%%

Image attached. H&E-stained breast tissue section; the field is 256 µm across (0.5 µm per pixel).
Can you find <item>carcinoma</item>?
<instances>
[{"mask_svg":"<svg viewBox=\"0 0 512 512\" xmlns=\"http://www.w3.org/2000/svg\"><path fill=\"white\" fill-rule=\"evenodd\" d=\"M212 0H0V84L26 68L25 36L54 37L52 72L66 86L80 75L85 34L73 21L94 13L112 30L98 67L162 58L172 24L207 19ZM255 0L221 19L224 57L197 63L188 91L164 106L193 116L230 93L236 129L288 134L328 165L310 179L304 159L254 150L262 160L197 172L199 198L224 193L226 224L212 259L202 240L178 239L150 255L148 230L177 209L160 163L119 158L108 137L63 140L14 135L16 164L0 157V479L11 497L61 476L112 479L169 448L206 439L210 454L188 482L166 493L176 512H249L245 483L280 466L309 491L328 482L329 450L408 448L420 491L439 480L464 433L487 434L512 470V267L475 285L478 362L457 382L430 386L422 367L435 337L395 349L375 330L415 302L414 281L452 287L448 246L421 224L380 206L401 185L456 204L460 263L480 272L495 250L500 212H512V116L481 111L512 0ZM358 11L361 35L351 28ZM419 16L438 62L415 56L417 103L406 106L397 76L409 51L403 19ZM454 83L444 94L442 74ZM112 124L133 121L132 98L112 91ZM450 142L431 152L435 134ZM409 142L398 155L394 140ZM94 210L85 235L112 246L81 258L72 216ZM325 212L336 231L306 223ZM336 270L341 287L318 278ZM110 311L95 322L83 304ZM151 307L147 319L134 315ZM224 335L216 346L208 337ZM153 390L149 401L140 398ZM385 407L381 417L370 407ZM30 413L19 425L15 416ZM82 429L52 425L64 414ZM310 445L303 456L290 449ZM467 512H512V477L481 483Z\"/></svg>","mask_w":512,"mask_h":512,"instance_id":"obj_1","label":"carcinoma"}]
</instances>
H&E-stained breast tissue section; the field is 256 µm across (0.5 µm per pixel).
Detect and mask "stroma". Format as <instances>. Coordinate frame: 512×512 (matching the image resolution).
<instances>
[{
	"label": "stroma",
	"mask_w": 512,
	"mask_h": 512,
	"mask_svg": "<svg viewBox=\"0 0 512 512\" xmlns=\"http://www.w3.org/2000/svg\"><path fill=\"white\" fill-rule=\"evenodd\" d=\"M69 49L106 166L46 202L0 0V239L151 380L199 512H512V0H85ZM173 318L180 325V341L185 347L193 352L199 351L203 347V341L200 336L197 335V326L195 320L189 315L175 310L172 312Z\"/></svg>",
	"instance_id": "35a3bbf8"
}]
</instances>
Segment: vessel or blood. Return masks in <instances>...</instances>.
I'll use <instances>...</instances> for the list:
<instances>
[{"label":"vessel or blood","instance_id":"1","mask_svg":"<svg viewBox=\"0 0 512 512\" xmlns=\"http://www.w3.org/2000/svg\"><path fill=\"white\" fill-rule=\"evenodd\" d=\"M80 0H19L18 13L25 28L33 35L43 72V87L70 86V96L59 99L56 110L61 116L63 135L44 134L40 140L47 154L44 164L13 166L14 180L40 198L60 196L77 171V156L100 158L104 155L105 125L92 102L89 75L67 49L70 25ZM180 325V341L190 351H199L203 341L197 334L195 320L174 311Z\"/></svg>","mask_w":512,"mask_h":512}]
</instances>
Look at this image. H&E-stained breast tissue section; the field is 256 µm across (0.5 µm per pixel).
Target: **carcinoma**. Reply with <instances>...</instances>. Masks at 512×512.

%%
%%

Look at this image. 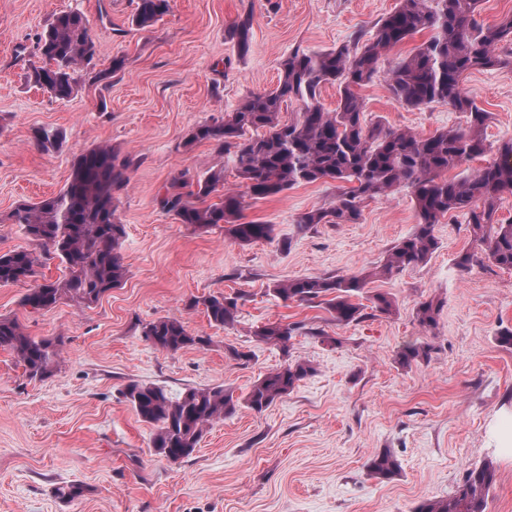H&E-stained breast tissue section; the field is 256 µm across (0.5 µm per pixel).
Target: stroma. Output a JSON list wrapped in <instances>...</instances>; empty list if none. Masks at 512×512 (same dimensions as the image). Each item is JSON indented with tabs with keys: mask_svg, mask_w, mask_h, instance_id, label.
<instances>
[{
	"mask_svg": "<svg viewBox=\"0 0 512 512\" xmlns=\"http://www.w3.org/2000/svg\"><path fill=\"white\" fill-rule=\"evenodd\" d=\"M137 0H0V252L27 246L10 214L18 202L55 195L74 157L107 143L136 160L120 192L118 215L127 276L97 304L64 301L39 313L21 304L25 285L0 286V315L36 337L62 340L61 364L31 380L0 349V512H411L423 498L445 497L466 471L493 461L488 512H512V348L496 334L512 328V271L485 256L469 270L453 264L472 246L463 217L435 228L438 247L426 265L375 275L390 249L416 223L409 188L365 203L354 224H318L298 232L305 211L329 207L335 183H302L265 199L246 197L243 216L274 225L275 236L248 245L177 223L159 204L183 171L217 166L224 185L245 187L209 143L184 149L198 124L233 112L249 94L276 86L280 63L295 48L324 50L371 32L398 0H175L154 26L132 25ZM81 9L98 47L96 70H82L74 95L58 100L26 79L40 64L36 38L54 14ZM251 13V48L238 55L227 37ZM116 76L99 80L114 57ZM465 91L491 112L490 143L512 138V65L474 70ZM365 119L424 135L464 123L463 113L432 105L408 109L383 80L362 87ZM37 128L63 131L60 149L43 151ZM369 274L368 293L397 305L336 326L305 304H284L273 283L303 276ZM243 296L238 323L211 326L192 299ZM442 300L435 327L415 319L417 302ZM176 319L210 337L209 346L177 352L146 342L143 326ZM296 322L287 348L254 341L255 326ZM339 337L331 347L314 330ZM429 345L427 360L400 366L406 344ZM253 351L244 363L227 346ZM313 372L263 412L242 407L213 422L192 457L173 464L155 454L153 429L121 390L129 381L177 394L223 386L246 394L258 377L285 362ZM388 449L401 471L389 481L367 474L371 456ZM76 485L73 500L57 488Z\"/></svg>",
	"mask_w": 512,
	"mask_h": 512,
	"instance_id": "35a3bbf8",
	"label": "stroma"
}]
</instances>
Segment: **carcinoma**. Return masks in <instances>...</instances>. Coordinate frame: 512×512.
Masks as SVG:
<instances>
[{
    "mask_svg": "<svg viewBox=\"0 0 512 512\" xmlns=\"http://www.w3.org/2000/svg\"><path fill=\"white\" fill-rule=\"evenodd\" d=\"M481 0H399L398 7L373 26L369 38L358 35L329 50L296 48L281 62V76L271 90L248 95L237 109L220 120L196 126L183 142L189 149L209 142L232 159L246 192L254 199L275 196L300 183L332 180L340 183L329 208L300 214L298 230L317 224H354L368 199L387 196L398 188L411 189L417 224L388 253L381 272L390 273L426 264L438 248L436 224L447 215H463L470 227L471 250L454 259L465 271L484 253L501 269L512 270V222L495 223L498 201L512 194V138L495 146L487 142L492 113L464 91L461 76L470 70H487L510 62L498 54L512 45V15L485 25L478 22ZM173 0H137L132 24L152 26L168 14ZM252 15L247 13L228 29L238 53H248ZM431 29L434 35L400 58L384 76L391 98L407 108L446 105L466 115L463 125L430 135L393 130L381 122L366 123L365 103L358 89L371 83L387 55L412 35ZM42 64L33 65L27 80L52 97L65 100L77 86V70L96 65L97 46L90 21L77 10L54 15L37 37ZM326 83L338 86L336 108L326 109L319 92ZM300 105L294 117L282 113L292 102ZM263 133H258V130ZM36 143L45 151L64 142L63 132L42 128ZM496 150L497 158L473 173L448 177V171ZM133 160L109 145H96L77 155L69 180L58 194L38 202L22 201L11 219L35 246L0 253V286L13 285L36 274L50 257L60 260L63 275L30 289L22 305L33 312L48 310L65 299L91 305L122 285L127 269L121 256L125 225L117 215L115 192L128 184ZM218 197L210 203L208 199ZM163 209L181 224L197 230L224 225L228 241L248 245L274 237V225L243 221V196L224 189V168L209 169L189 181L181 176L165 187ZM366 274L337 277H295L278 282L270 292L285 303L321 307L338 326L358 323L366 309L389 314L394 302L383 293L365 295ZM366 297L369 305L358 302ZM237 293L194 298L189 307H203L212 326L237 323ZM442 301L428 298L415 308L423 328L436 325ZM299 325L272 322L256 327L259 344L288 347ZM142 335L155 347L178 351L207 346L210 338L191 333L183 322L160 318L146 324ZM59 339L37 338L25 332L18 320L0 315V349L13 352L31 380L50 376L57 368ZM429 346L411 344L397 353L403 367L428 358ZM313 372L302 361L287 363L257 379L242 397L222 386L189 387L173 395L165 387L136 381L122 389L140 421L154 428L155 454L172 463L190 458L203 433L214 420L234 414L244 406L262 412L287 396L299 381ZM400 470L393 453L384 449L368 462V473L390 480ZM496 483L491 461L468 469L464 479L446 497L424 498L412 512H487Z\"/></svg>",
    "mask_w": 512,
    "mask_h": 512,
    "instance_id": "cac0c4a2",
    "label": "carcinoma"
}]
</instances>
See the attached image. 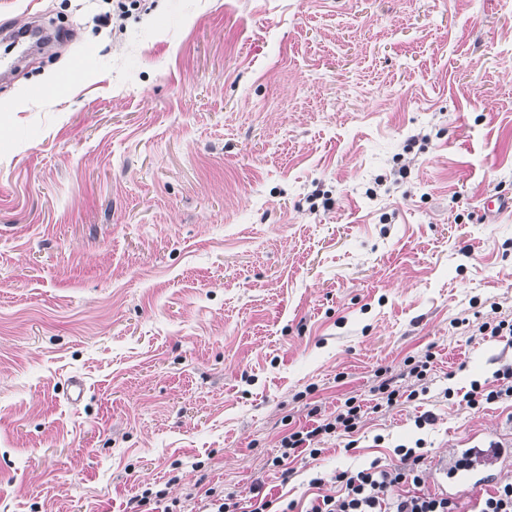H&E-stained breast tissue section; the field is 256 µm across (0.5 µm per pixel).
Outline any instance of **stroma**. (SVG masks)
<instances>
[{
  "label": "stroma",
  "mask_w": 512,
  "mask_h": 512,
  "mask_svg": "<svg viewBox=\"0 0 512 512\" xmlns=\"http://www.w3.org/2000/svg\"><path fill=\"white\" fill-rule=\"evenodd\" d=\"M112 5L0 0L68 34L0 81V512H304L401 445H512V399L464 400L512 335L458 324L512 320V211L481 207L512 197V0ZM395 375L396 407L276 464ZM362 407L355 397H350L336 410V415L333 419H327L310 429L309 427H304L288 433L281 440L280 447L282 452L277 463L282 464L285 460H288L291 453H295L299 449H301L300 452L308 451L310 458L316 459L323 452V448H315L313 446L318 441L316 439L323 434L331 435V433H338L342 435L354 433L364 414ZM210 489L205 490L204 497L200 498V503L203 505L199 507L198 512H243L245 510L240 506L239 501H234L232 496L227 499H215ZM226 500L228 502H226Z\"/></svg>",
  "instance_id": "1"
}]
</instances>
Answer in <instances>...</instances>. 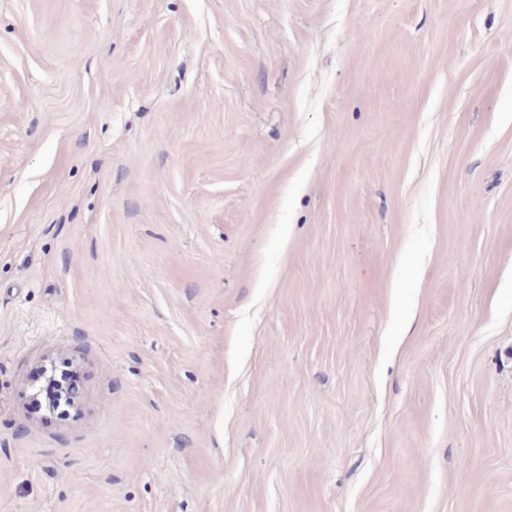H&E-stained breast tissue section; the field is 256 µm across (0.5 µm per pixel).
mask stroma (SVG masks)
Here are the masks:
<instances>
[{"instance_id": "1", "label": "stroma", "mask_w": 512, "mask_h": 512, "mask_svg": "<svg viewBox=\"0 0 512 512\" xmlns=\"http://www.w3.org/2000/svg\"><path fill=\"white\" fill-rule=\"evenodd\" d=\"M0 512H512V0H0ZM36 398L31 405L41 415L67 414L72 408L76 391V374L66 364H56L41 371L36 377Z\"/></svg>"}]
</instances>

%%

Return exactly the lines from the line that has "Segment: vessel or" to the line that has "Target: **carcinoma**. Reply", both of them included.

Segment: vessel or blood. Return masks in <instances>...</instances>.
I'll use <instances>...</instances> for the list:
<instances>
[{"label":"vessel or blood","instance_id":"1","mask_svg":"<svg viewBox=\"0 0 512 512\" xmlns=\"http://www.w3.org/2000/svg\"><path fill=\"white\" fill-rule=\"evenodd\" d=\"M80 0H19L18 13L25 28L33 35L43 72V87L70 86V96L59 99L56 110L61 116L63 135L44 134L40 140L47 154L44 164L13 166L14 180L40 198L60 196L77 171V156L100 158L104 155L105 125L92 102L89 75L67 49L70 25ZM180 325V341L190 351H199L203 341L197 334L195 320L174 311Z\"/></svg>","mask_w":512,"mask_h":512}]
</instances>
Look at this image. H&E-stained breast tissue section; the field is 256 µm across (0.5 µm per pixel).
Target: **carcinoma**. Reply with <instances>...</instances>. Masks at 512×512.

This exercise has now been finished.